■ **What you should do**: Within the listing below, please copy exactly the lines between the line holding "camera: 115 degrees right, 0 degrees up" and the line holding "(553, 285) = (305, 423): pink", inclusive.

■ **Records for this task**:
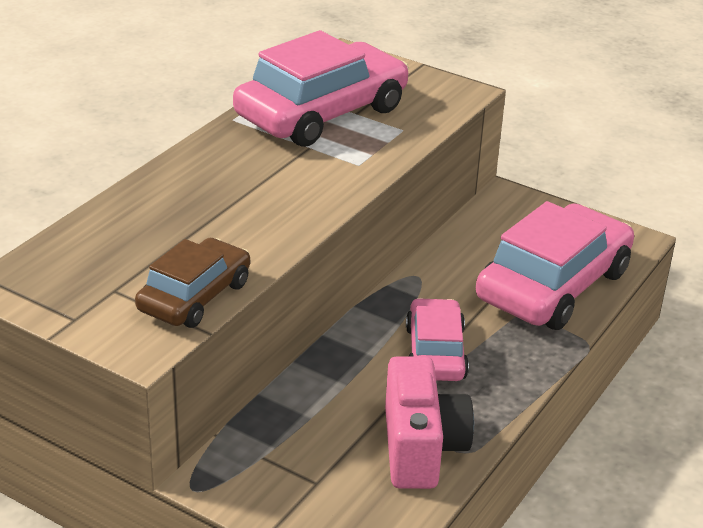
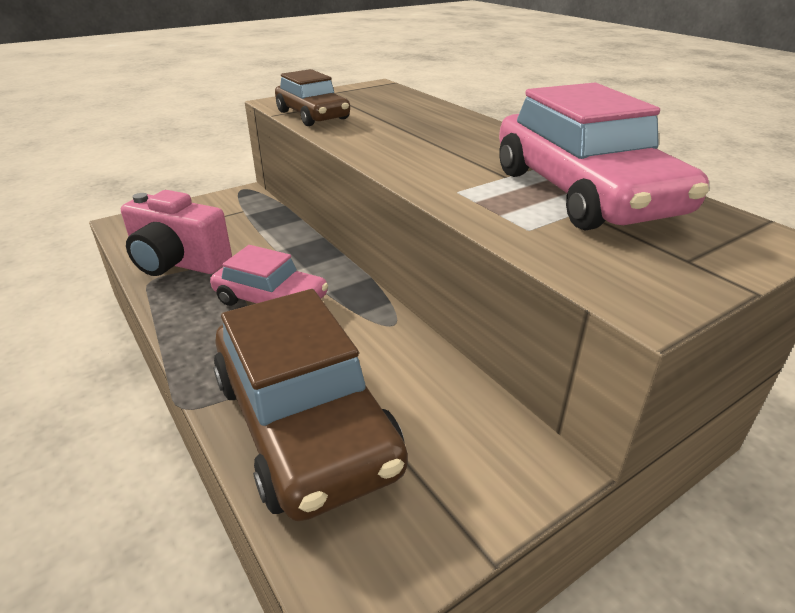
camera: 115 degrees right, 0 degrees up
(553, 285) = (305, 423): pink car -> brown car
* * *
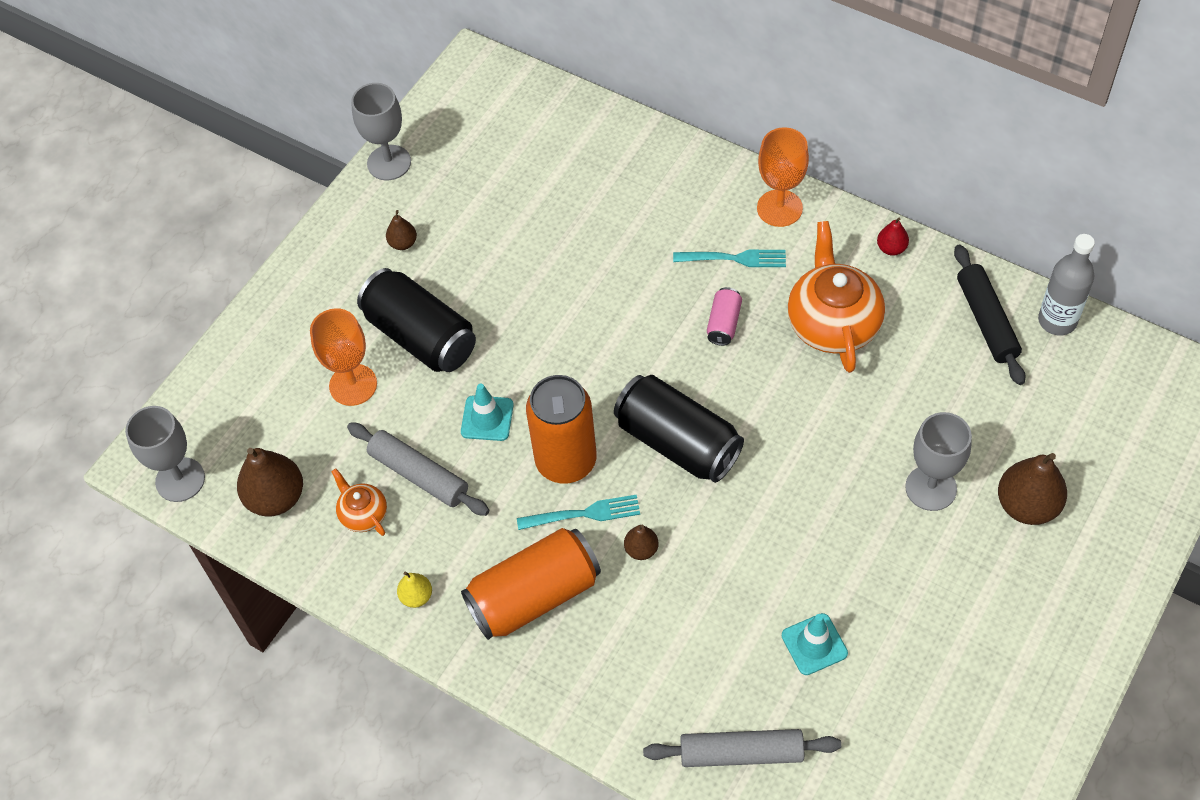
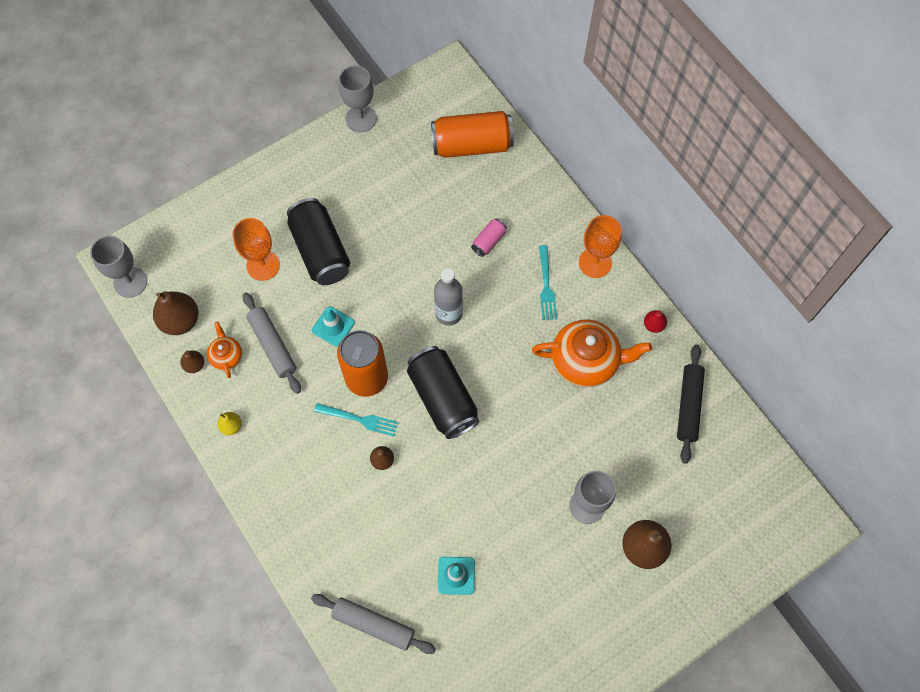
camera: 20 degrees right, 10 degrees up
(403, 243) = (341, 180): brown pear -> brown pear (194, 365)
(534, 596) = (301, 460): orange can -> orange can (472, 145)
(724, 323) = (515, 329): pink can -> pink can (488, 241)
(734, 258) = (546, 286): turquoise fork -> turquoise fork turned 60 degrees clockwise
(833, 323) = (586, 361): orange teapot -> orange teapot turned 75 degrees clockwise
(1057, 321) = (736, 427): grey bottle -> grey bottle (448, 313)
* * *
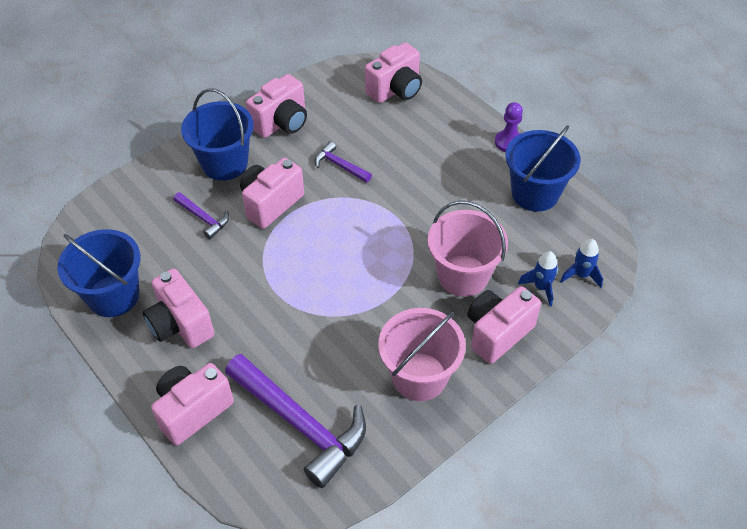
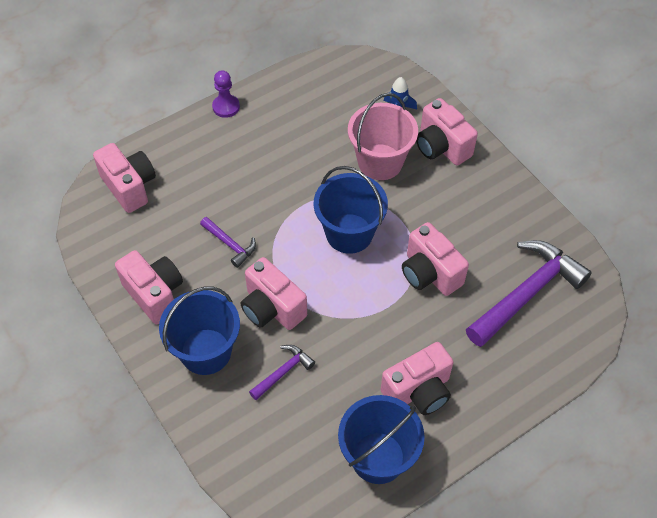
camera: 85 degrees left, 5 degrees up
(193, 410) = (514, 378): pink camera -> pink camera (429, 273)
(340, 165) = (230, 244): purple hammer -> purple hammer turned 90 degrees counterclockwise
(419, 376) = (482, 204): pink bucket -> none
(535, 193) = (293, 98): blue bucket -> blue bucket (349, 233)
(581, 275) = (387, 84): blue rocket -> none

■ **Solved problem**:
camera: 115 degrees right, 0 degrees up
(553, 285) = (305, 423): pink car -> brown car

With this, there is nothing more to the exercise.